**TASK:** Without the pictures, print the lines running from the beginning of the material to the line containing "camera_right=-35 camera_up=15", both ends included.

**SUPPLIED MATERIAL:**
########################################
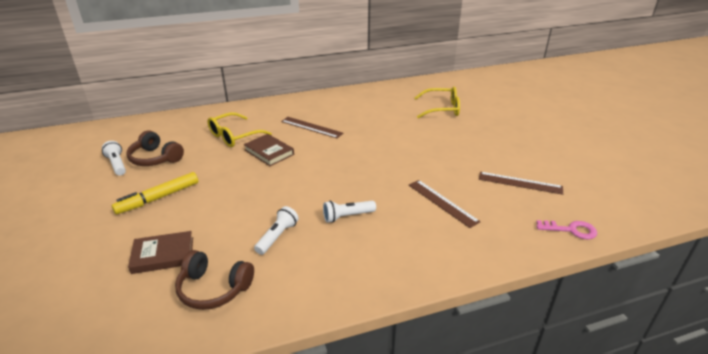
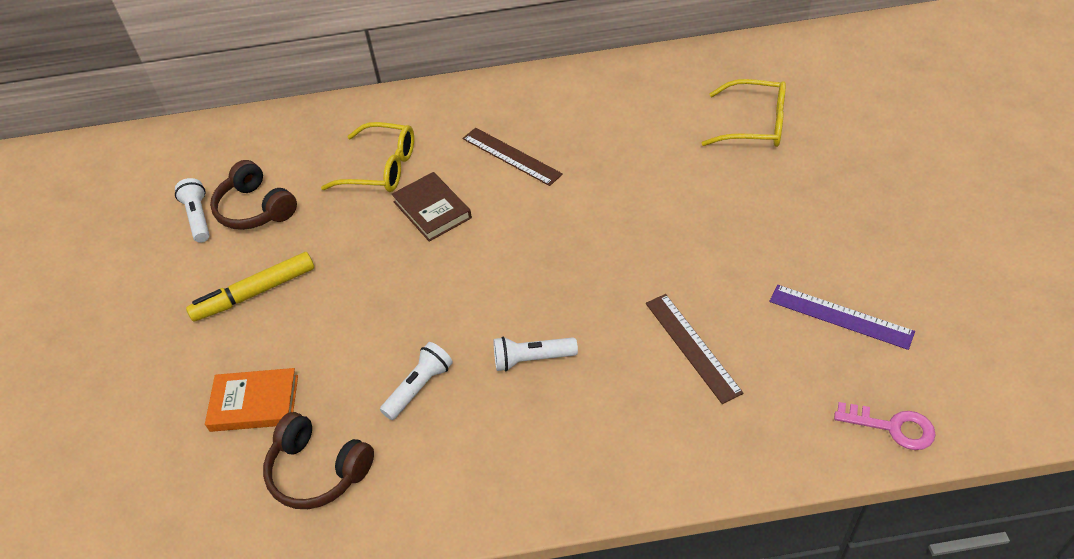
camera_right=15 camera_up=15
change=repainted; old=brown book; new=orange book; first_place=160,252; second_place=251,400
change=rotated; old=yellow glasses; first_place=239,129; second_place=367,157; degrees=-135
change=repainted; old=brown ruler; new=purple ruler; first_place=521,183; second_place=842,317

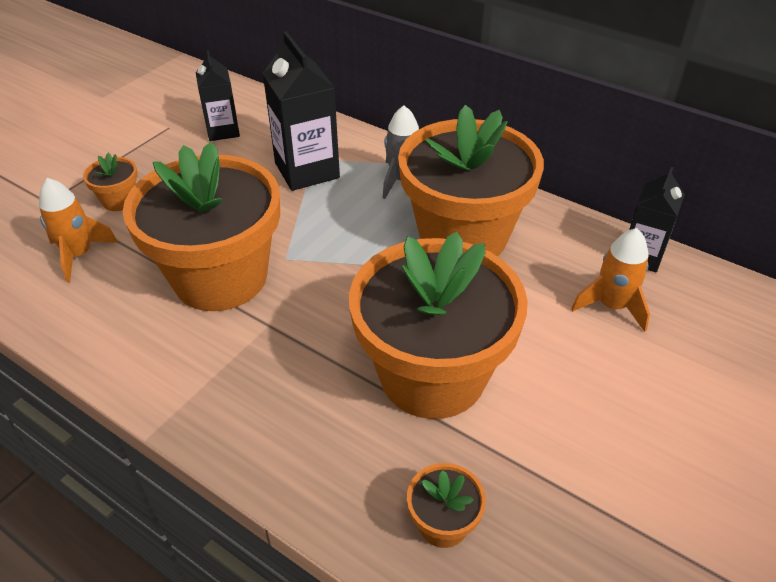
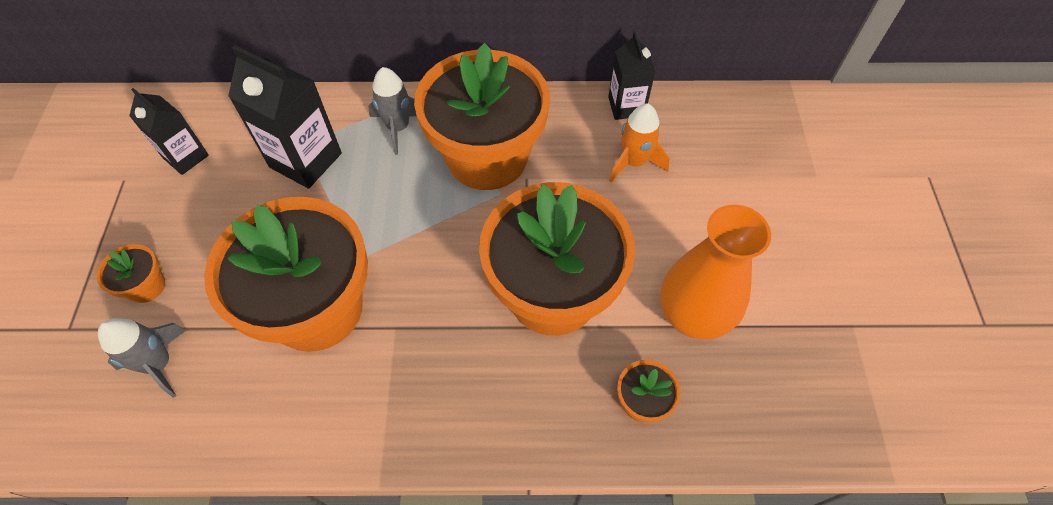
camera_right=-35 camera_up=15
change=repainted; old=orange rocket; new=grey rocket; first_place=78,230; second_place=142,358
change=new; new=orange vase; second_place=715,272

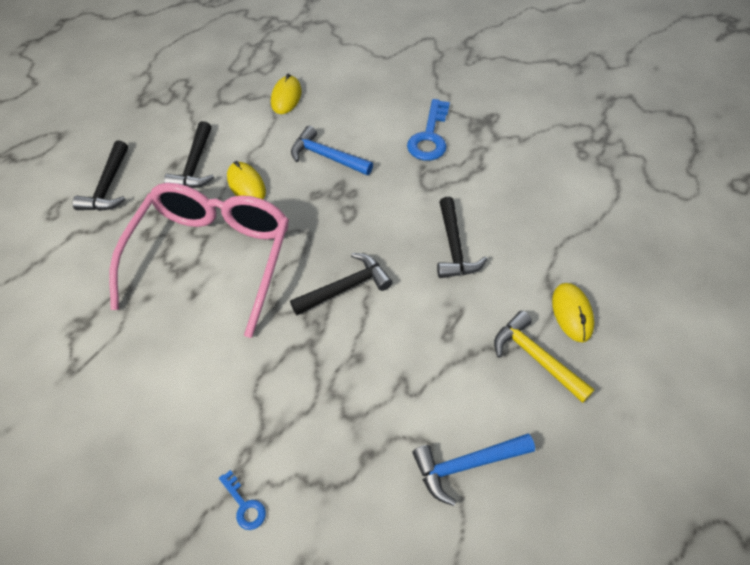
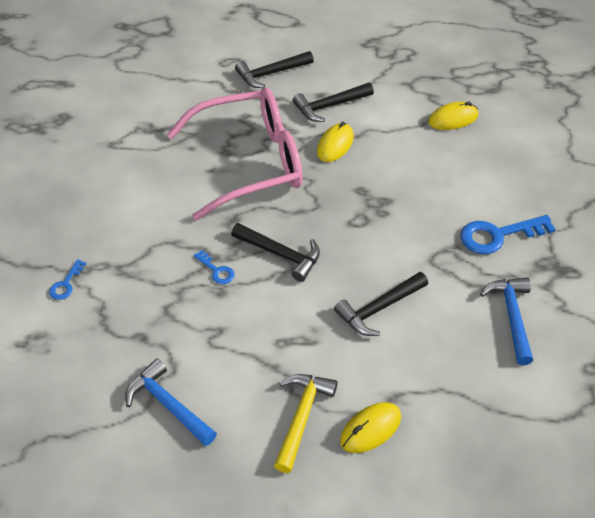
camera_right=60 camera_up=-5
change=new; new=blue key; second_place=214,267
change=shifted; old=blue hammer; first_place=332,150; second_place=506,321

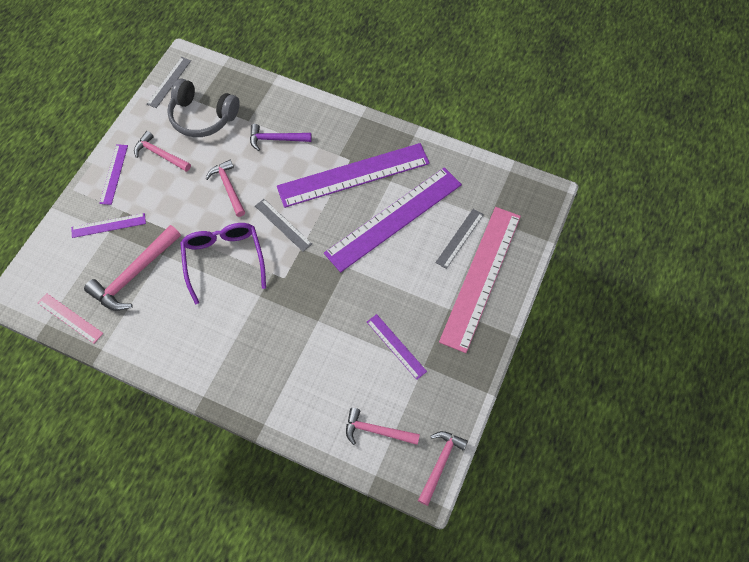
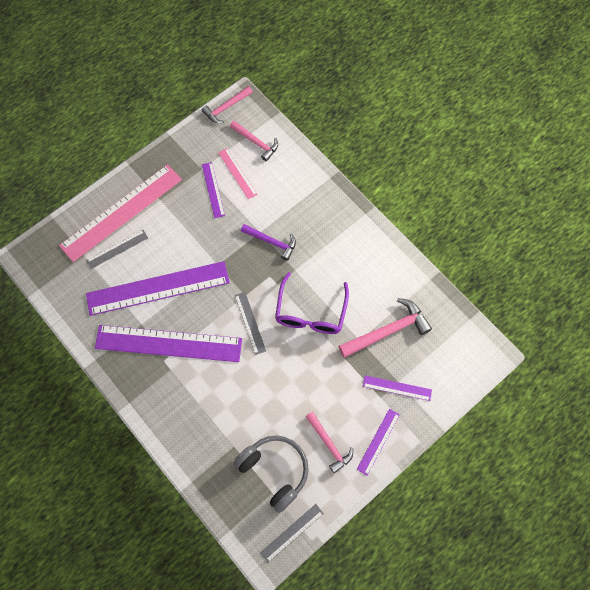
camera_right=-155 camera_up=5
change=shifted; old=pink ruler; first_place=70,318; second_place=237,173
change=shifted; old=purple hammer; first_place=281,137; second_place=268,242
change=gone; old=pink hammer; first_place=225,188

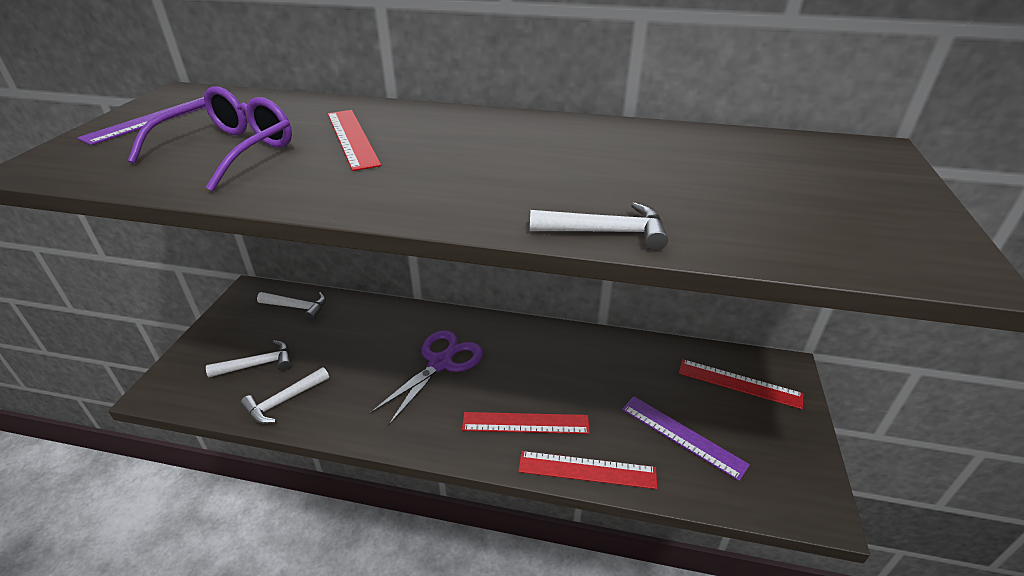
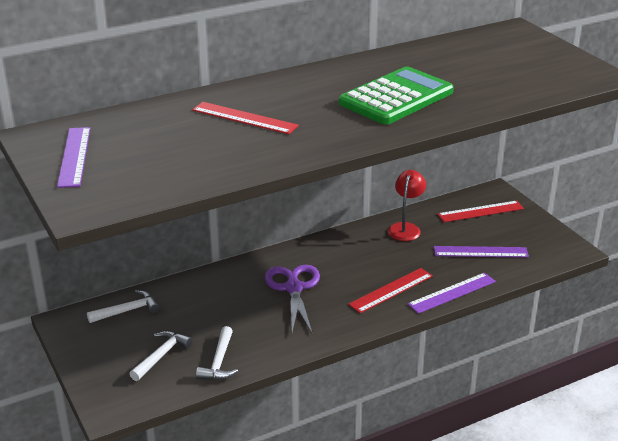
camera_right=-40 camera_up=-5
change=new; new=green calculator; second_place=396,96
change=new; new=red lamp; second_place=407,205
change=repainted; old=red ruler; new=purple ruler; first_place=587,470; second_place=452,293
change=gone; old=purple glasses; first_place=209,138
change=gone; old=white hammer; first_place=599,226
########################################
**ANSWER SECTION:**
camera_right=15 camera_up=15
change=repainted; old=brown book; new=orange book; first_place=160,252; second_place=251,400
change=rotated; old=yellow glasses; first_place=239,129; second_place=367,157; degrees=-135
change=repainted; old=brown ruler; new=purple ruler; first_place=521,183; second_place=842,317

camera_right=-35 camera_up=15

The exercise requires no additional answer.